WHAT YOU ARE ASKED TO DO —
Reproduce, character for character, every line of the records below from the line containing "purple rectangle: rotated 12" down to the line containing "black triangle: moved 17", including both of those lines.

PROVIDED ENTRIES —
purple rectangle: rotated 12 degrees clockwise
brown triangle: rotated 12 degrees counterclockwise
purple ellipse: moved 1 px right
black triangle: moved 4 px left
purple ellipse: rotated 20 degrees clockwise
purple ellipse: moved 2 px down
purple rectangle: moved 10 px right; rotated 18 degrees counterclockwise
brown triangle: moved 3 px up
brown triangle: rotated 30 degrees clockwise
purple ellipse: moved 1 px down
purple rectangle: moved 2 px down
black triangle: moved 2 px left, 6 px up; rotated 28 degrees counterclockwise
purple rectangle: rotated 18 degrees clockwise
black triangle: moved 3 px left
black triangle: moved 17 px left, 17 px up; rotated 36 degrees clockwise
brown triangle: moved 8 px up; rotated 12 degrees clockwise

* * *

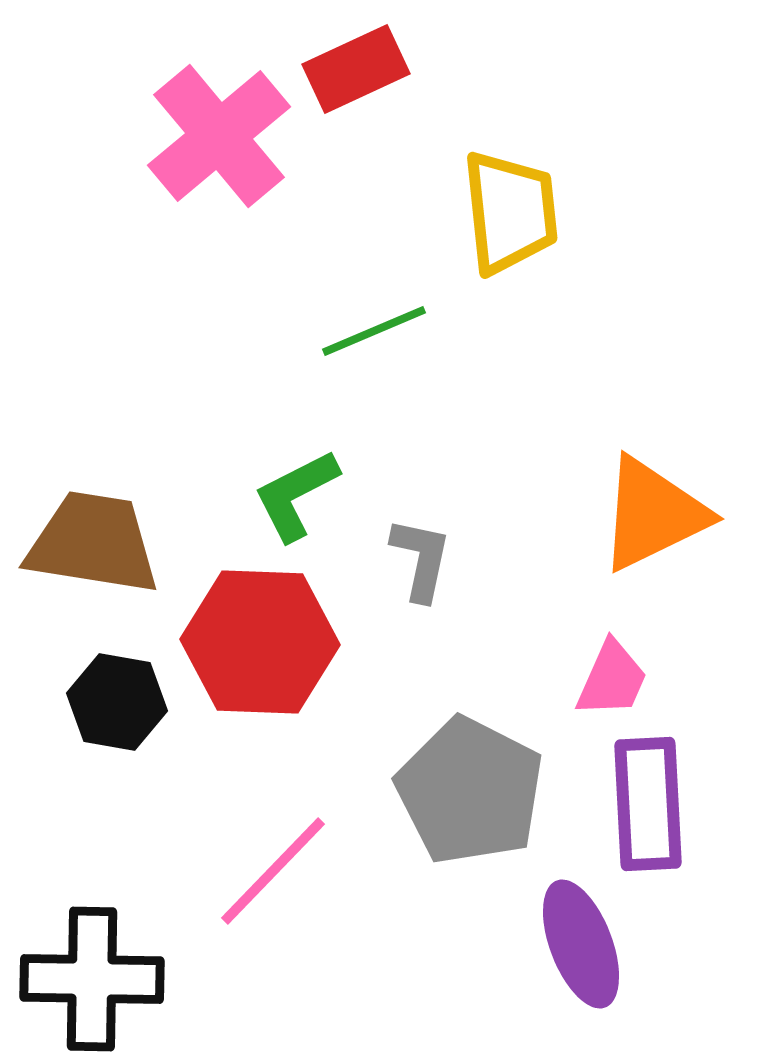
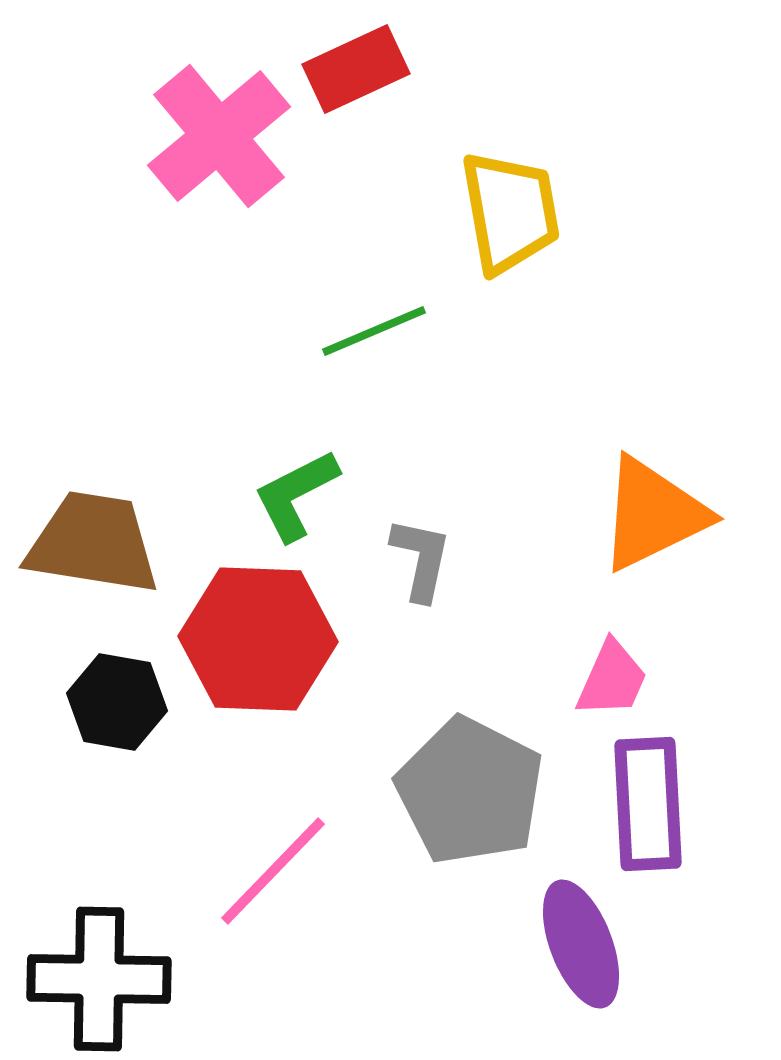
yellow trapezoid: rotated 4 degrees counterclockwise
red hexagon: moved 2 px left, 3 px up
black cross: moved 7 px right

* * *

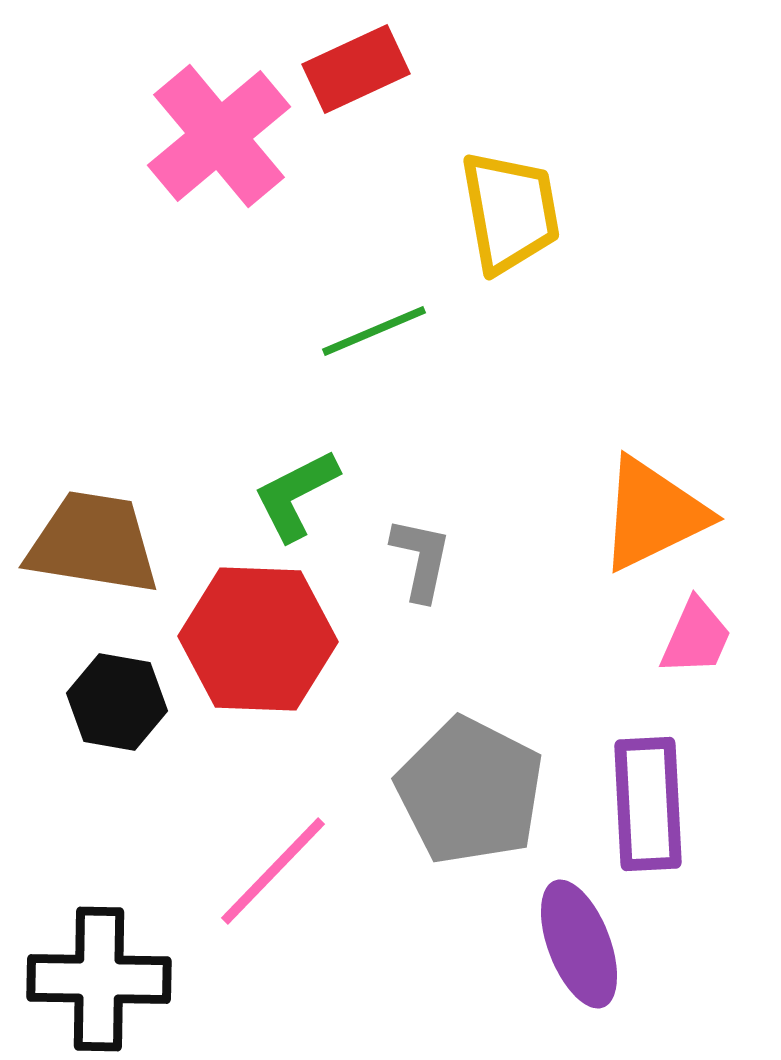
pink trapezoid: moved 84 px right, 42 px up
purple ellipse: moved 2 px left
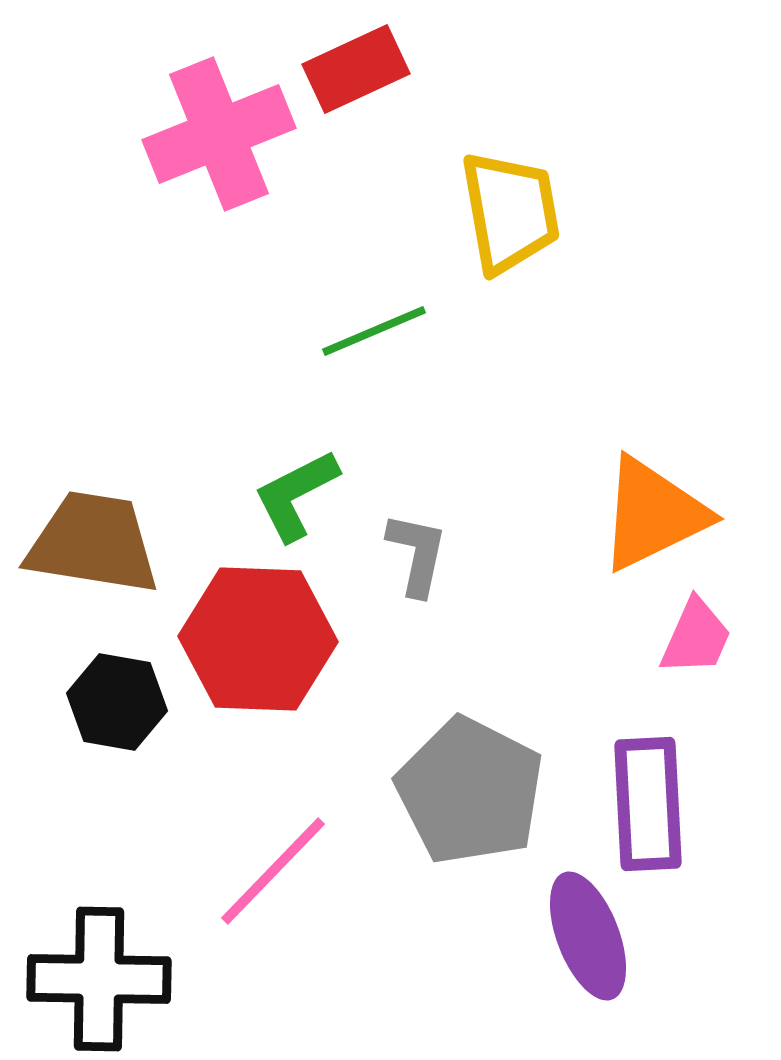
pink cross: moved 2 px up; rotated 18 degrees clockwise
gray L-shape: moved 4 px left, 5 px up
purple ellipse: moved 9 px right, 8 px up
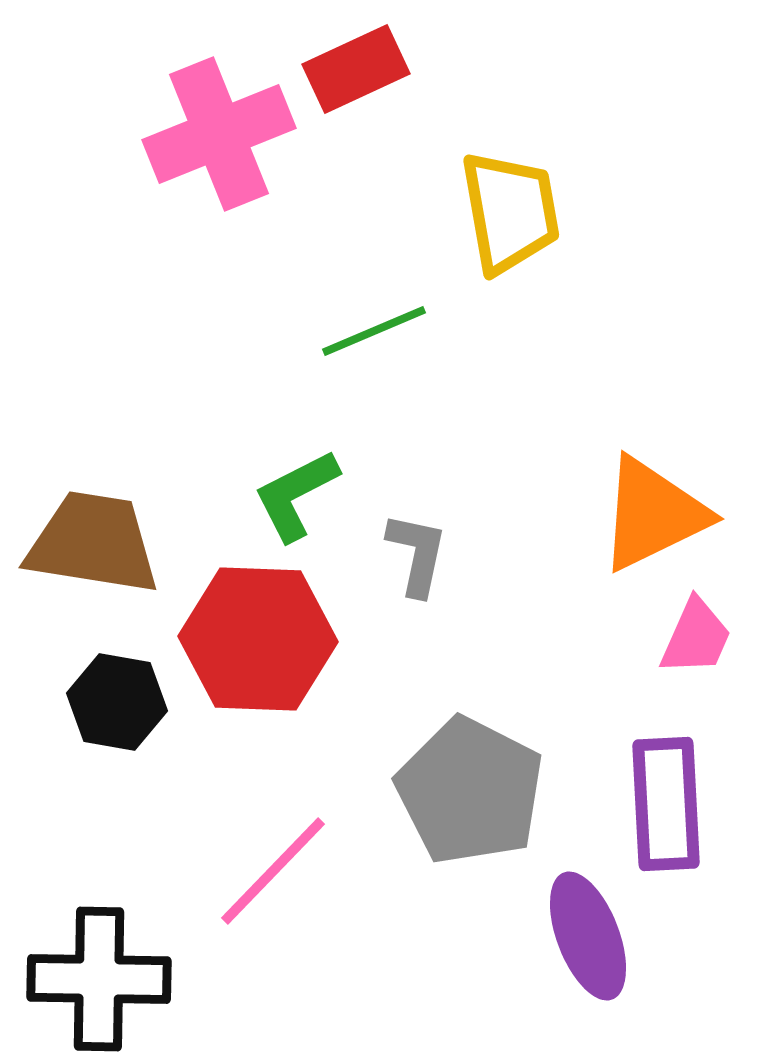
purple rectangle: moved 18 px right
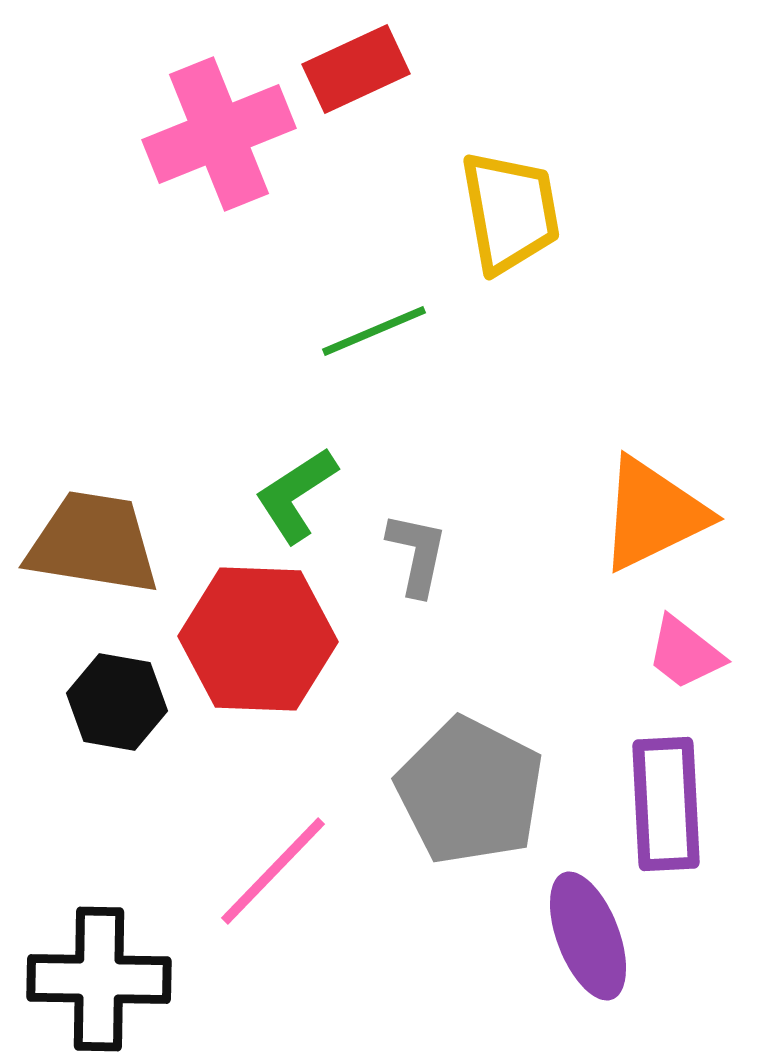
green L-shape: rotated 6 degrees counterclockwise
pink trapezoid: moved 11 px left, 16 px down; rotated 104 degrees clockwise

OUTPUT OF THE TASK —
purple rectangle: rotated 12 degrees clockwise
brown triangle: rotated 12 degrees counterclockwise
purple ellipse: moved 1 px right
black triangle: moved 4 px left
purple ellipse: rotated 20 degrees clockwise
purple ellipse: moved 2 px down
purple rectangle: moved 10 px right; rotated 18 degrees counterclockwise
brown triangle: moved 3 px up
brown triangle: rotated 30 degrees clockwise
purple ellipse: moved 1 px down
purple rectangle: moved 2 px down
black triangle: moved 2 px left, 6 px up; rotated 28 degrees counterclockwise
purple rectangle: rotated 18 degrees clockwise
black triangle: moved 3 px left
black triangle: moved 17 px left, 17 px up; rotated 36 degrees clockwise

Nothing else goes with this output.